◆ DIRECTIVE ◆
Please return each line of the records that contains the string "pizz". Case counts.

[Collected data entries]

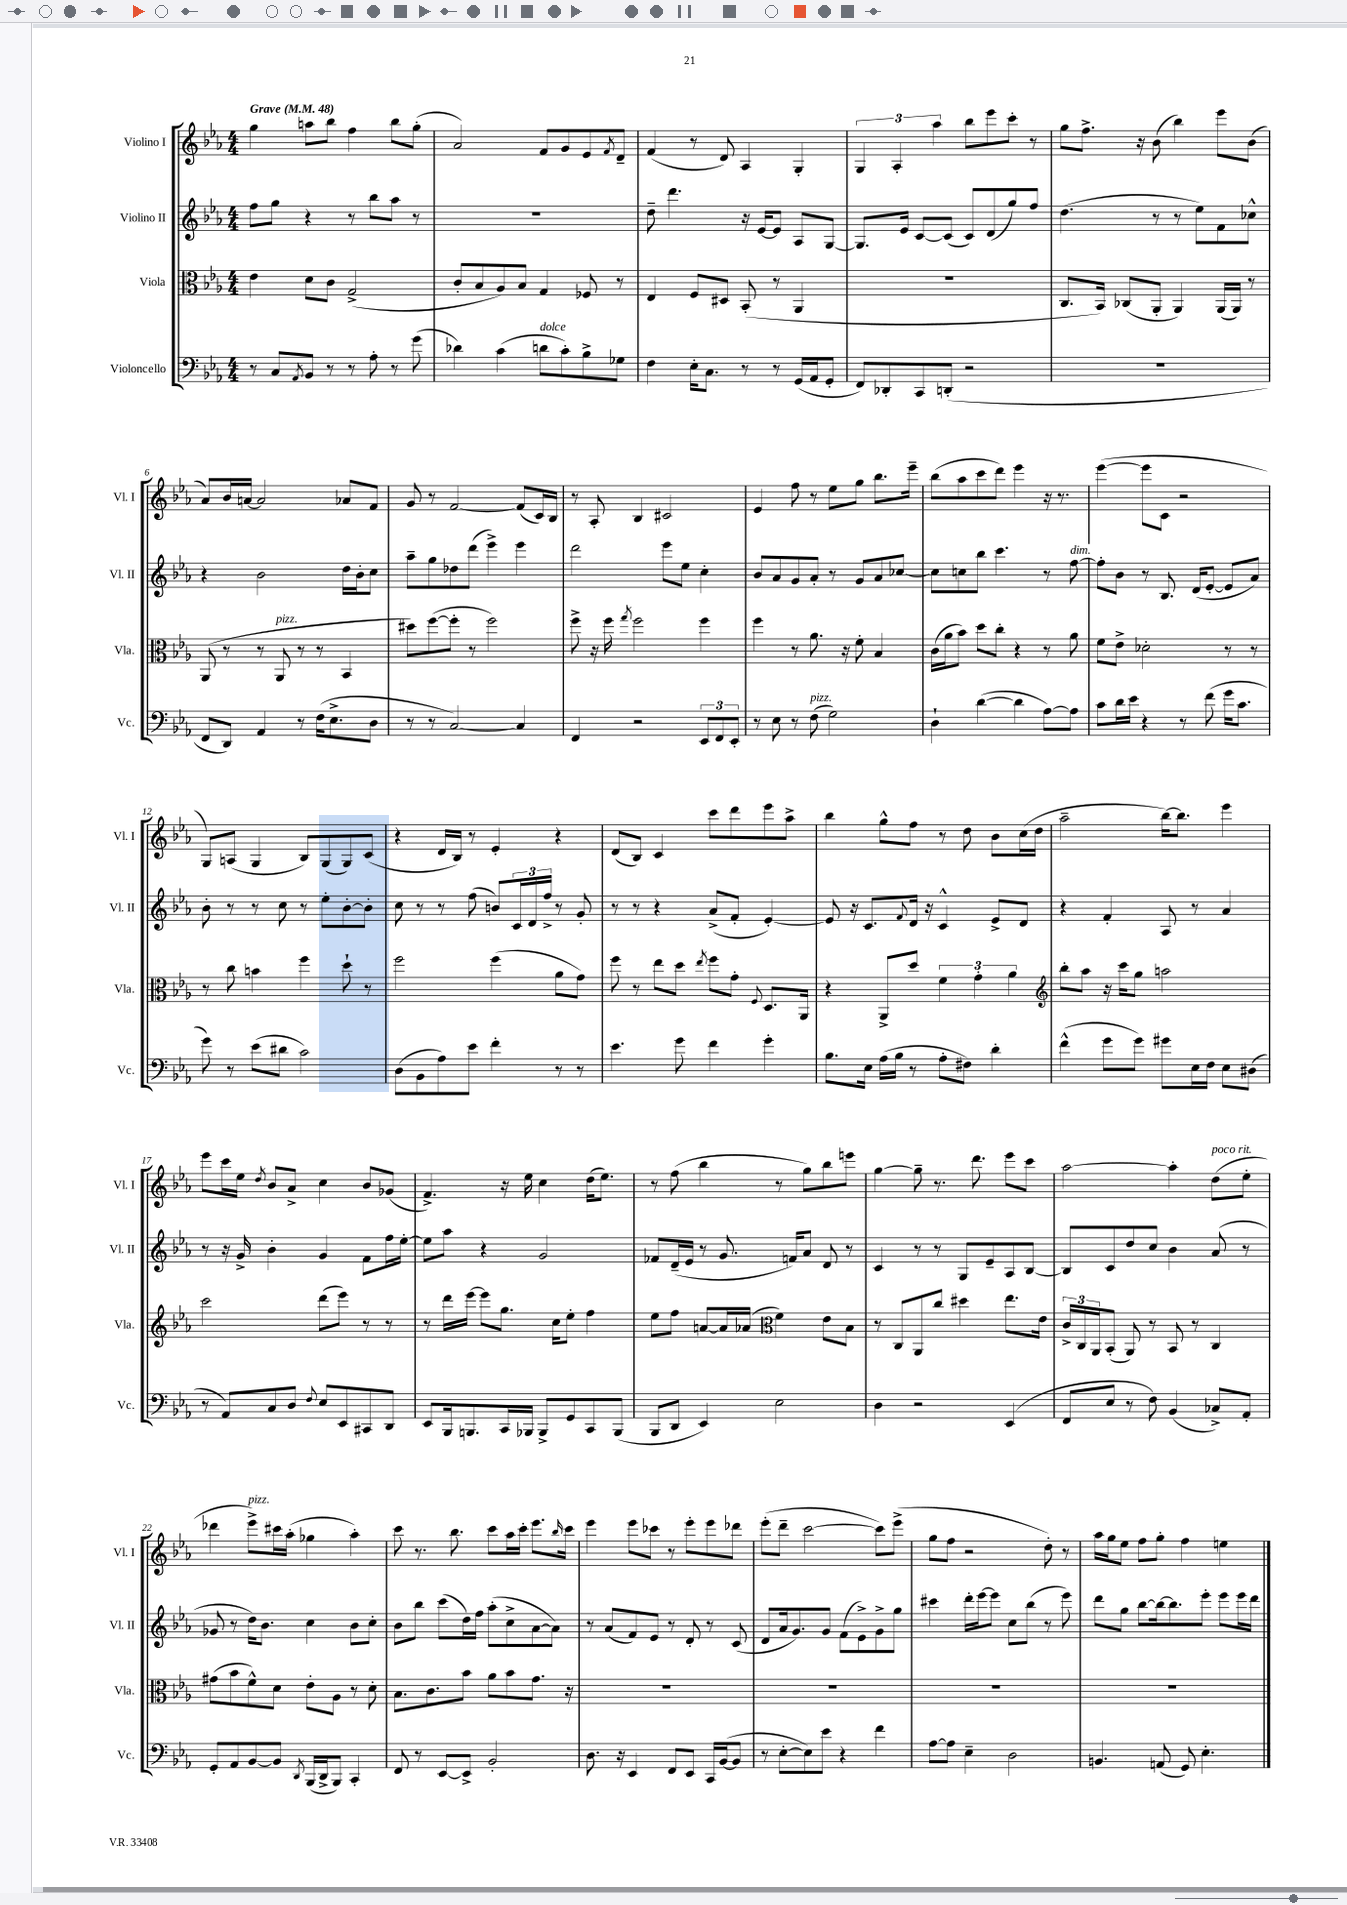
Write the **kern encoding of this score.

**kern	**kern	**kern	**kern
*part4	*part3	*part2	*part1
*staff4	*staff3	*staff2	*staff1
*I"Violoncello	*I"Viola	*I"Violino II	*I"Violino I
*I'Vc.	*I'Vla.	*I'Vl. II	*I'Vl. I
*clefF4	*clefC3	*clefG2	*clefG2
*k[b-e-a-]	*k[b-e-a-]	*k[b-e-a-]	*k[b-e-a-]
*M4/4	*M4/4	*M4/4	*M4/4
*MM48	*MM48	*MM48	*MM48
=1	=1	=1	=1
!	!	!	!LO:TX:a:B:t=Grave
8r	4e-\	8ff\L	4gg\
8C/L	.	8gg\J	.
8qAA-/	.	.	.
8BB-/J	8d\L	4r	8aan\L
8r	8c\J	.	8bb-\J
8r	(2G^/	8r	4ff\
8A-'\	.	8bb-\L	.
8r	.	8aa-\J	8bb-\L
(8g\	.	8r	(8gg'\J
=2	=2	=2	=2
4d-X\)	8c'/L	1r	2a-/)
.	8B-/	.	.
(4c\	8A-/)	.	.
.	8B-/J	.	.
!LO:TX:a:i:t=dolce	!	!	!
8dn\L	4G/	.	8f/L
8c'\)	.	.	8g/
8B-^\	8F-X/	.	8e-/
.	.	.	8qf/
8G-X\J	8r	.	8d~/J
=3	=3	=3	=3
4F\	4E-/	8dd~\	(4f/
.	.	4.ddd\	.
16E-'\KL	8F/L	.	8r
8.C\J	.	.	.
.	8D#X/J	.	8d/)
8r	(8BB-'/	16r	4A-/
.	.	[16e-/KL	.
8r	8r	8e-/J]	.
(16GG/LL	4AA-/	8A-/L	4G'/
16AA-/J	.	.	.
8GG'/J	.	[8G/J	.
=4	=4	=4	=4
8FF/L)	1r	8.G/L]	6G/
8DD-X'/	.	.	.
.	.	.	6A-'/
.	.	16e-/Jk	.
8CC/	.	[8c/L	.
.	.	.	6aa-\
(8DDn'/J	.	(8c/J]	.
2r	.	8c/L)	8bb-\L
.	.	(8d/	8eee-\
.	.	8gg/)	8ccc'\J
.	.	8ff/J	8r
=5	=5	=5	=5
1r	8.C/L	(4.dd\	8gg\L
.	.	.	8.ff^\J
.	16BB-/Jk)	.	.
.	(8C-X/L	.	.
.	.	.	16r
.	8AA-'/J	8r	(8b-\
.	4AA-/)	8r	4bb-\)
.	.	8ee-\L)	.
.	(16AA-/LL	8f\	8eee-\L
.	16AA-/JJ)	.	.
.	8r	8cc-X^^\J	(8b-\J
!!LO:LB:g=z
=6	=6	=6	=6
8FF/L	(8AA-/	4r	8a-/L)
8DD/J)	8r	.	16b-/L
.	.	.	[16an/JJ
4AA-/	8r	2b-\	2a/]
!	!LO:TX:a:i:t=pizz.	!	!
.	8AA-/	.	.
8r	8r	.	.
(16F\KL	8r	.	.
8.E-^\	.	.	.
.	4BB-/	16dd\LL	8a-X/L
.	.	16b-'\J	.
8D\J	.	8cc\J	8f/J
=7	=7	=7	=7
8r	8dd#X\L)	8aa-~\L	8g/
8r	([8ff\	8gg\	8r
[2C/)	8ff'\J]	8dd-X\	[2f/
.	8r	(8ddd\J	.
.	2ff\)	4eee-^\)	.
4C/]	.	4eee-\	(8f/L]
.	.	.	16c/L)
.	.	.	16B-/JJ
=8	=8	=8	=8
4FF/	8ff^\	2ddd\	8r
.	16r	.	8A-'/
.	16ff\	.	.
.	8qgg/	.	.
2r	2ff\	.	4B-/
.	.	8eee-\L	2c#X/
.	.	8ee-\J	.
12EE-/L	4ff\	4cc'\	.
12FF/	.	.	.
12EE-'/J	.	.	.
=9	=9	=9	=9
8r	4ff\	8b-/L	4e-/
8E-\	.	8a-/	.
8r	8r	8g/	8ff\
!LO:TX:a:i:t=pizz.	!	!	!
(8F\	8.a-\	8a-'/J	8r
2G\)	.	8r	8ee-\L
.	16r	.	.
.	8f'\	8g/L	8gg\J
.	4B-/	8a-/	8.bb-\L
.	.	[8cc-X/J	.
.	.	.	16eee-~\Jk
=10	=10	=10	=10
4D`\	(16c\LL	8cc-\L]	(8bb-\L
.	16a-\J	.	.
.	8b-\J)	8ccn\	8aa-\
([4d\	8dd\L	8bb-\J	8ccc\
.	8cc'\J	4.ccc\	8ddd\J)
4d\]	4r	.	4eee-\
[8A-\L)	8r	8r	16r
.	.	.	8.r
!	!	!LO:TX:a:i:t=dim.	!
8A-\J]	8a-\	[8ff\	.
=11	=11	=11	=11
8c\L	8f\L	8ff'\L]	([4eee-\
16d\L	8e-^\J	8b-\J	.
16e-\JJ	.	.	.
4r	2d-X'\	8r	8eee-\L]
.	.	8.B-/	8c\J
8r	.	.	2r
.	.	(16d/KL	.
(8f\	.	[8e-'/J	.
16g\KL	8r	8e-/L]	.
8.c\J	.	.	.
.	8r	8a-/J)	.
!!LO:LB:g=z
=12	=12	=12	=12
8g\)	8r	8b-'\	8G/L)
8r	8cc\	8r	(8An/J
(8e-\L	4bn\	8r	4G/
8d#X\J	.	8cc\	.
2c\)	4ff\	8r	8B-/L)
.	.	8ee-'\L	(8G/
.	8dd`\	[8b-'\	8G/)
.	8r	8b-'\J]	(8c/J
=13	=13	=13	=13
(8D\L	2ff\	8cc\	4r
8BB-\	.	8r	.
8A-\)	.	8r	16d/LL
.	.	.	16B-/JJ)
8e-\J	.	(8ff\	8r
4f'\	(4ff\	8bn/L)	4e-'/
.	.	24c/L	.
.	.	24d/	.
.	.	24ff^/JJ	.
8r	8a-\L	8r	4r
8r	8g\J)	8g'/	.
=14	=14	=14	=14
4.e-\	8ff\	8r	(8d/L
.	8r	8r	8B-/J)
.	8ee-\L	4r	4c/
8g\	8dd\J	.	.
.	8qee-/	.	.
4f\	8ff\L	(8a-^/L	8ccc\L
.	8g'\J	8f'/J	8ddd\
.	8qqF/	.	.
4g'\	8.D/L	[4e-'/)	8eee-\
.	.	.	8aa-^\J
.	16AA-/Jk	.	.
=15	=15	=15	=15
8.B-\L	4r	8e-/]	4bb-\
.	.	16r	.
16E-\Jk	.	8.c/L	.
(16A-\LL	8AA-^/L	.	8gg^^\L
16B-\JJ	.	.	.
.	.	8qqf/	.
8r	8dd/J	16d/Jk	8ff\J
.	.	16r	.
8A-'\L	6f\	4c^^/	8r
8F#X\J)	.	.	8dd\
.	6g'\	.	.
4d'\	.	8e-^/L	8b-\L
.	6a-\	.	.
.	.	8d/J	(16cc\L
.	.	.	16dd\JJ
=16	=16	=16	=16
*	*clefG2	*	*
(4f^^\	8bb-'\L	4r	2aa-~\
.	8aa-\J	.	.
8g\L	16r	4f'/	.
.	16ccc\KL	.	.
8g\J)	8gg\J	.	.
8g#X\L	2aan\	8A-/	[16bb-\KL)
.	.	.	8.bb-\J]
16E-\L	.	8r	.
16F\JJ	.	.	.
8E-\L	.	4a-/	4eee-\
(8D#X\J	.	.	.
!!LO:LB:g=z
=17	=17	=17	=17
8r	2ccc\	8r	8eee-\L
8AA-/L)	.	16r	16ccc\L
.	.	16g^/	16ee-\JJ
.	.	.	8qdd/
8C/	.	4b-'\	8b-/L
8D/J	.	.	8a-^/J
8qqF/	.	.	.
8E-/L	(8ddd\L	4g/	4cc\
8EE-/	8eee-\J)	.	.
8CC#X/	8r	8f\L	8b-/L
8DD/J	8r	16ff\L	(8g-X/J
.	.	[16ee-'\JJ	.
=18	=18	=18	=18
8EE-/L	8r	8ee-\L]	4.f^/)
16BBB-/k	16ddd\LL	8aa-\J	.
8.BBBn/	[16eee-\JJ	.	.
.	8eee-\L]	4r	.
16CC/L	8.gg\J	.	16r
16BBB-X/JJ	.	.	16ee-\
8BBB-^/L	.	2g/	4cc\
.	16cc\KL	.	.
8GG/	8ee-'\J	.	.
8CC/	4ff\	.	(16dd\KL
.	.	.	8.ee-\J)
(8BBB-/J	.	.	.
=19	=19	=19	=19
8BBB-/L	8ee-\L	8f-X/L	8r
8DD/J	8ff\J	(16d~/L	(8ff\
.	.	16e-/JJ	.
4EE-/)	[8an/L	8r	4bb-\
.	16a/L]	8.g/	.
.	(16a-X/JJ	.	.
*	*clefC3	*	*
2E-\	4f\)	.	8r
.	.	16fn/KL)	.
.	.	8a-/J	8gg\L)
.	8e-\L	8d/	8bb-\
.	8B-\J	8r	8eeen\J
=20	=20	=20	=20
4D\	8r	4c/	[4gg\
.	8C/L	.	.
2r	8AA-/	8r	8gg~\]
.	8cc/J	8r	8.r
.	4dd#X\	8G/L	.
.	.	.	8.ddd\
.	.	8e-~/	.
(4EE-/	8.ee-\L	8A-/	8eee-\L
.	.	[8B-/J	8ccc\J
.	16e-\Jk	.	.
=21	=21	=21	=21
8FF/L	24c^/LL	8B-/L]	[2aa-\
.	24C/	.	.
.	24AA-/J	.	.
8E-/J	(8BB-'/J	8c/	.
8r	8AA-/)	8dd/	.
8F\)	8r	8cc/J	.
(4BB-/	8BB-/	4b-\	4aa-'\]
.	8r	.	.
!	!	!	!LO:TX:a:i:t=poco rit.
8C-X^/L)	4C/	(8a-/	(8dd\L
8AA-'/J	.	8r	8ee-'\J
!!LO:LB:g=z
=22	=22	=22	=22
8GG'/L	(8g#X\L	8g-X/	4ddd-X\
8AA-/	8b-\	8r	.
!	!	!	!LO:TX:a:i:t=pizz.
[8BB-/	8f^^\)	16dd\KL)	8eee-^\L)
.	.	8.b-\J	.
8BB-/J]	8d\J	.	16ccc#X\L
.	.	.	(16aa-'\JJ
8qDD/	.	.	.
(16BBB-/LL	8e-'\L	4cc\	4gg-X\
16DD^/J	.	.	.
8BBB-/J)	8A-\J	.	.
4CC'/	8r	8b-\L	4aa-'\)
.	8d'\	8cc'\J	.
=23	=23	=23	=23
8FF/	8.B-\L	8b-\L	8ccc\
8r	.	8bb-\J	8.r
.	8.c\	.	.
[8EE-/L	.	(8ccc\L	.
.	.	.	8.bb-\
8EE-^/J]	8b-\J	16dd\L)	.
.	.	16ff\JJ	.
2BB-'/	8a-\L	(8aa-'\L	8ccc\L
.	8b-\	8cc^\	16aa-\L
.	.	.	16ccc'\JJ
.	8.g\J	[8a-\	8.eee-\L
.	.	8a-\J])	.
.	.	.	16qqbb-/
.	16r	.	16ccc\Jk
=24	=24	=24	=24
8.D\	1r	8r	4eee-\
.	.	(8a-/L	.
16r	.	.	.
4EE-/	.	8f/)	8eee-\L
.	.	8e-/J	8ccc-X\J
8FF/L	.	8r	8r
8EE-/J	.	8d'/	8eee-'\L
16CC/LL	.	8r	8eee-\
([16BB-/J	.	.	.
8BB-/J]	.	(8c/	8ddd-X\J
=25	=25	=25	=25
8r	1r	8d/L	(8eee-'\L
[8E-'\L	.	16a-/k	8ddd~\J
.	.	8.g/)	.
8E-\])	.	.	[2ccc\
8e-\J	.	8g/J	.
4r	.	(8f\L	.
.	.	8e-^\)	.
4f\	.	8g^\	8ccc\L])
.	.	8gg\J	(8eee-^\J
=26	=26	=26	=26
[8A-\L	1r	4ccc#X\	8gg\L
8A-\J]	.	.	8ff\J
4E-~\	.	16ddd'\LL	2r
.	.	[16eee-\J	.
.	.	8eee-\J]	.
2D\	.	8cc\L	.
.	.	(8bb-\J	.
.	.	8r	8dd'\)
.	.	8eee-\)	8r
=27	=27	=27	=27
4.BBn/	1r	8ddd\L	16aa-\LL
.	.	.	16gg\J
.	.	8gg\J	8ee-\J
.	.	[8bb-\L	8ff\L
(8AAn/	.	16bb-\k_	8gg'\J
.	.	8.bb-\]	.
8GG/)	.	.	4ff\
4.E-'\	.	8eee-'\J	.
.	.	8eee-\L	4een\
.	.	16eee-\L	.
.	.	16ddd\JJ	.
==	==	==	==
*-	*-	*-	*-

◆ CORRECT ANSWER ◆
!	!LO:TX:a:i:t=pizz.	!	!
!LO:TX:a:i:t=pizz.	!	!	!
!	!	!	!LO:TX:a:i:t=pizz.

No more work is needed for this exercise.